Data for the task Block Start

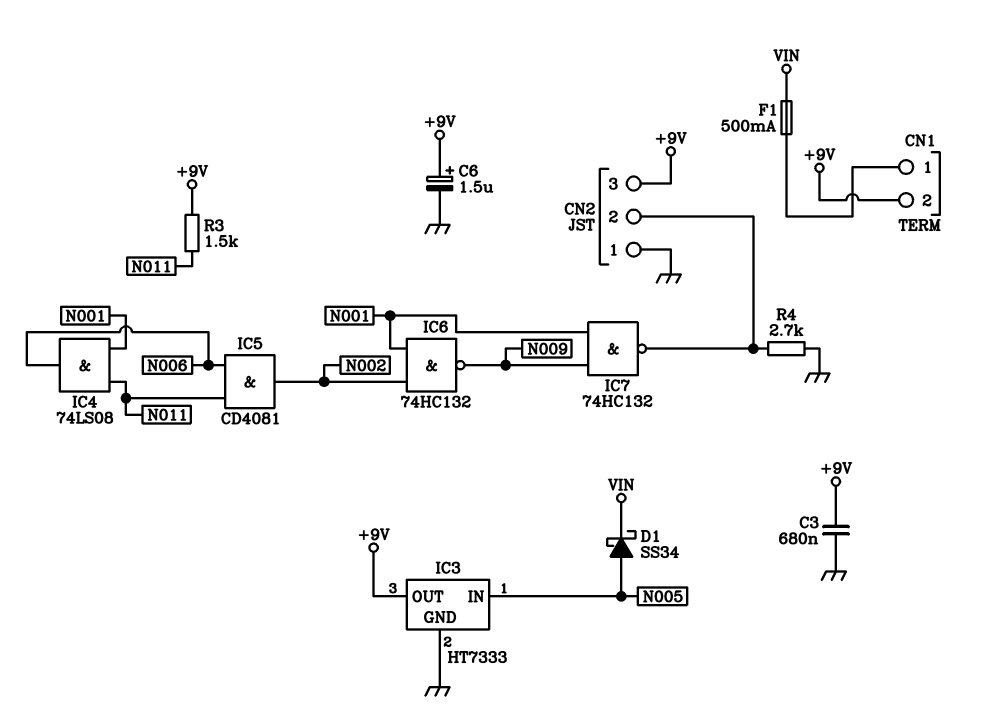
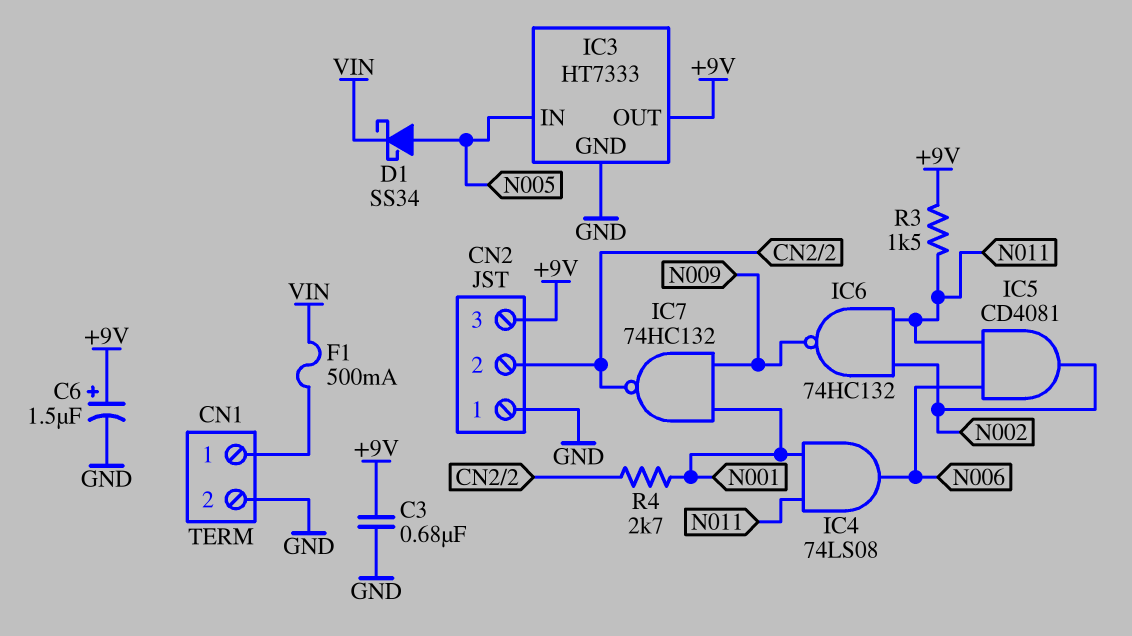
CN1 pin 2: +9V -> GND
IC6: NAND 74HC132 (in N001, in N002, out N009) -> NAND 74HC132 (in N002, in N011, out N009)
R4: 2.7k (CN2/2, GND) -> 2.7k (CN2/2, N001)

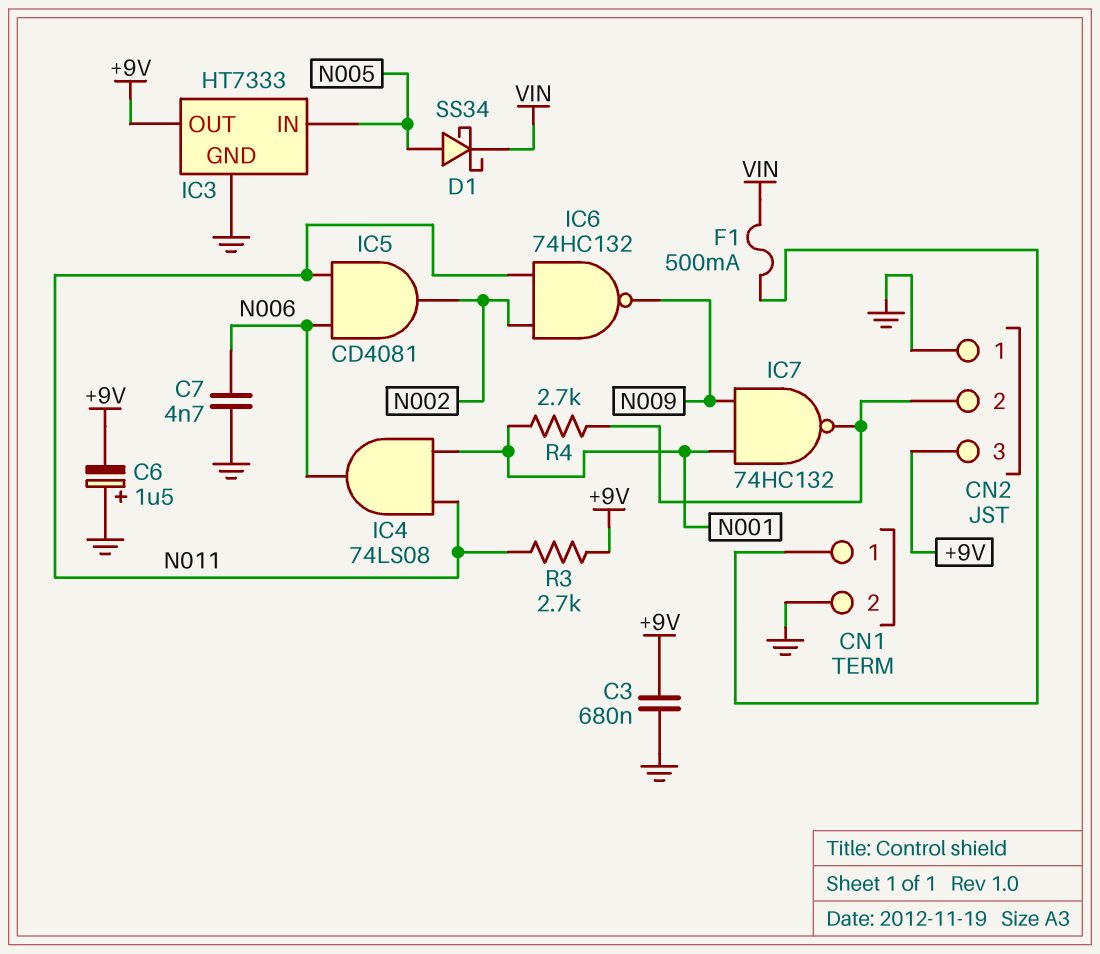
C6: 1.5uF (plus +9V, minus GND) -> 1.5uF (plus GND, minus +9V)
C7: none -> 4.7nF (GND, N006)
R3: 1.5k (+9V, N011) -> 2.7k (+9V, N011)

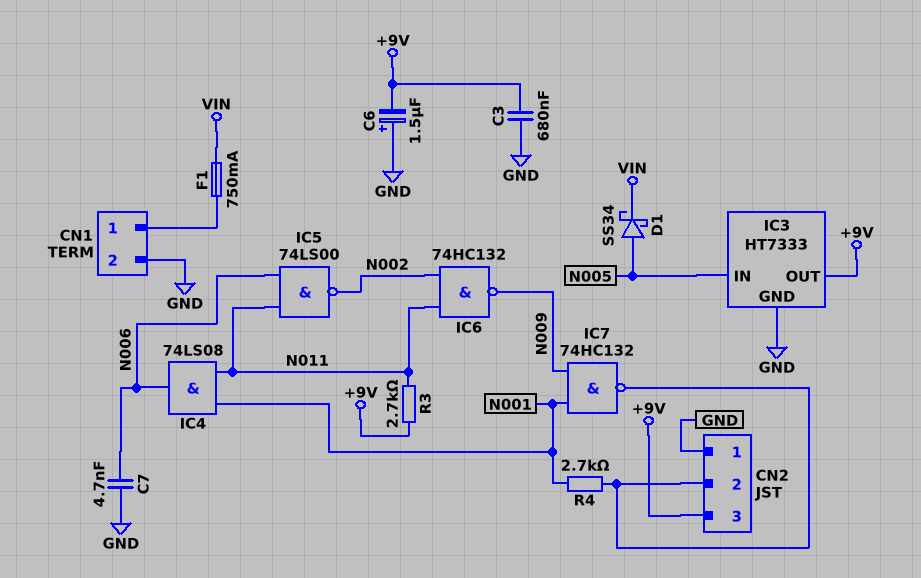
F1: 500mA (CN1/1, VIN) -> 750mA (CN1/1, VIN)
IC5: AND CD4081 (in N006, in N011, out N002) -> NAND 74LS00 (in N006, in N011, out N002)

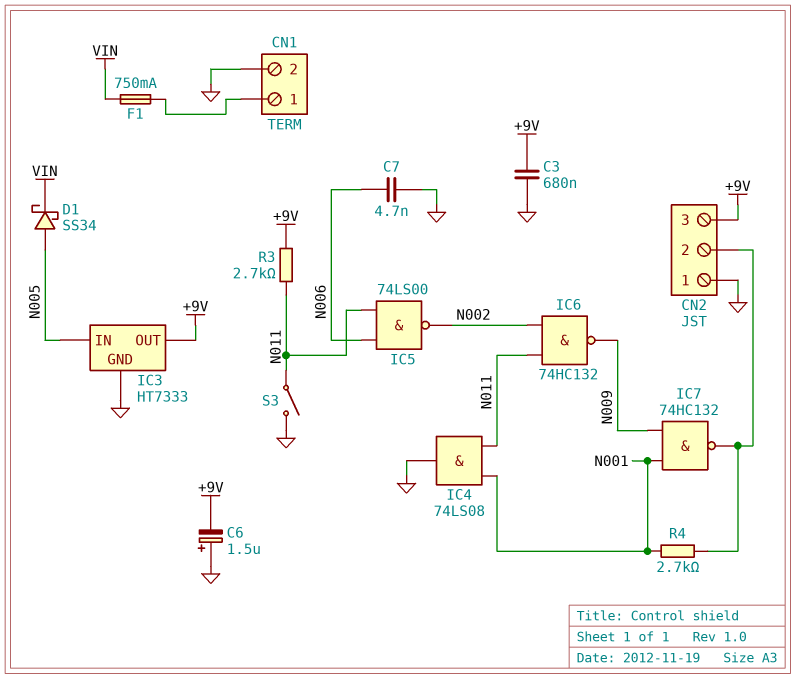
IC4: AND 74LS08 (in N001, in N011, out N006) -> AND 74LS08 (in N001, in N011, out GND)
S3: none -> switch (GND, N011)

Data for the task Block End

Take from the entries every line that has the string "none".

C7: none -> 4.7nF (GND, N006)
S3: none -> switch (GND, N011)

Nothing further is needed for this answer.